Records from a collection

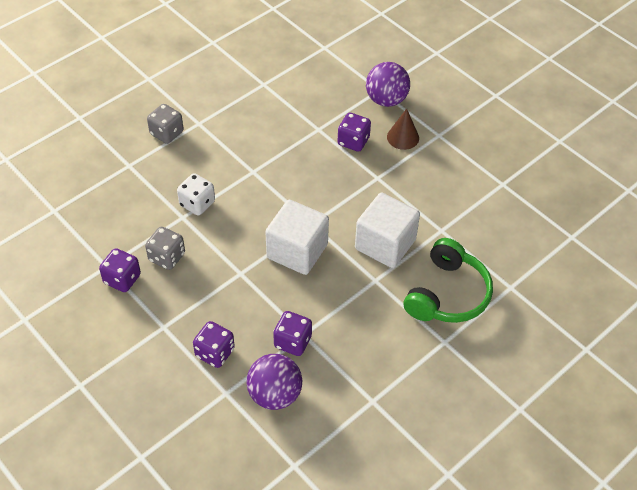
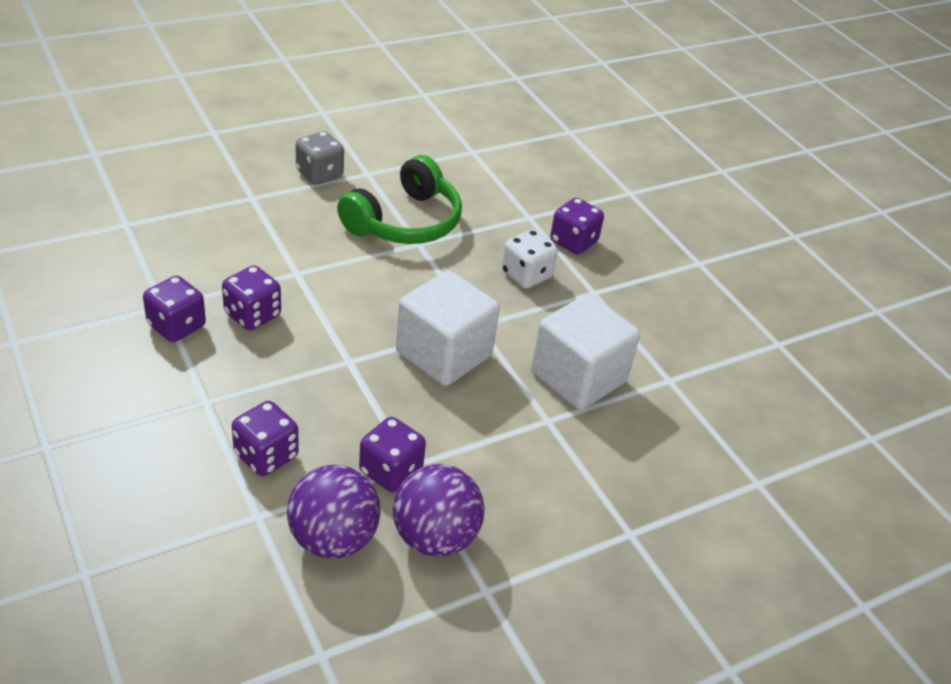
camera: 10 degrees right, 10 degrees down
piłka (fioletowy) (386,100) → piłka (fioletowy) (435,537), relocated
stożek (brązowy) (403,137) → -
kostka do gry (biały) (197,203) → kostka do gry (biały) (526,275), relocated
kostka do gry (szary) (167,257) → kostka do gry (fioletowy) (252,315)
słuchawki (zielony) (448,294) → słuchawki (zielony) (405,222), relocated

▸ What you need to do: Show every line above in which the word "relocated" occurs.

▸ Result of the task:
piłka (fioletowy) (386,100) → piłka (fioletowy) (435,537), relocated
kostka do gry (biały) (197,203) → kostka do gry (biały) (526,275), relocated
słuchawki (zielony) (448,294) → słuchawki (zielony) (405,222), relocated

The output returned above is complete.